** WHAT IS EXPECTED **
Word for word, copy out the data below, omitting pictures.

** GIVEN MATERIAL **
Segment Open
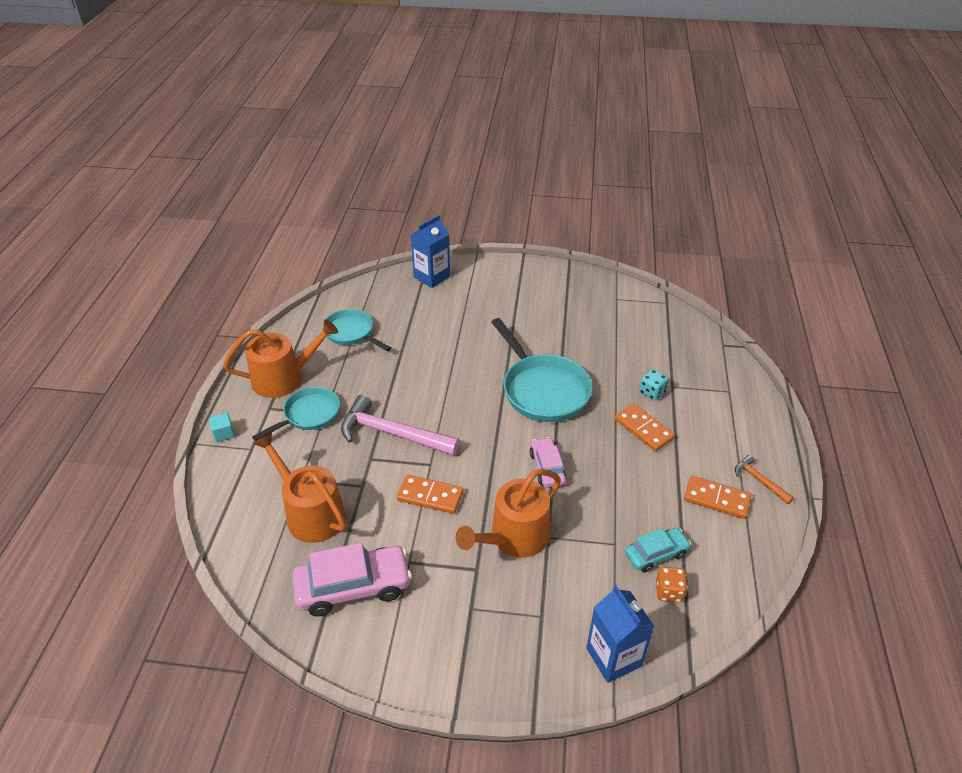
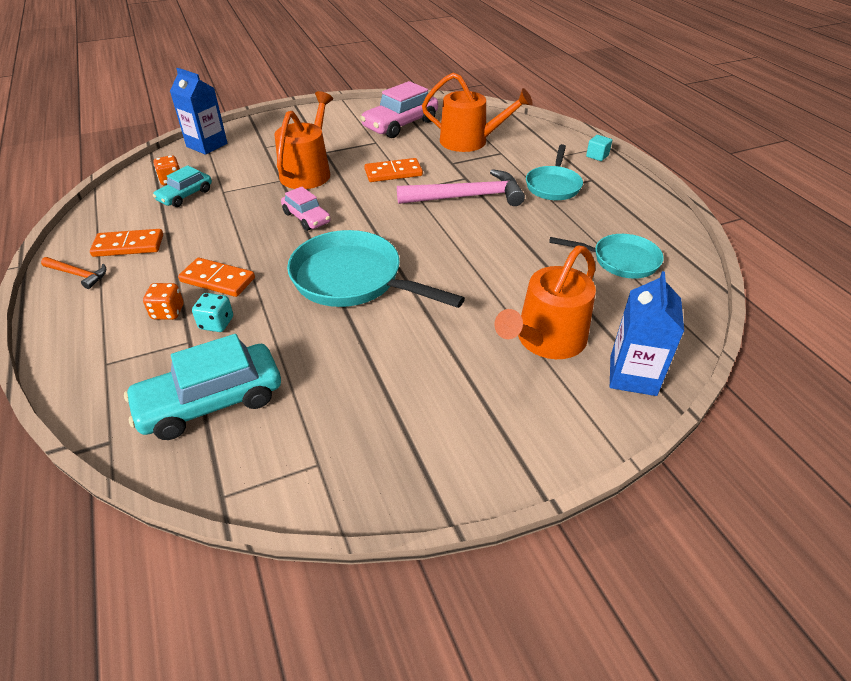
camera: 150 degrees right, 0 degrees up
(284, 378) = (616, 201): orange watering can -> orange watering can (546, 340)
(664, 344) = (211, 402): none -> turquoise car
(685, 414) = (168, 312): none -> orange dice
Segment Closed
** ANSWER TO THIS EXERCISE **
camera: 150 degrees right, 0 degrees up
(284, 378) = (616, 201): orange watering can -> orange watering can (546, 340)
(664, 344) = (211, 402): none -> turquoise car
(685, 414) = (168, 312): none -> orange dice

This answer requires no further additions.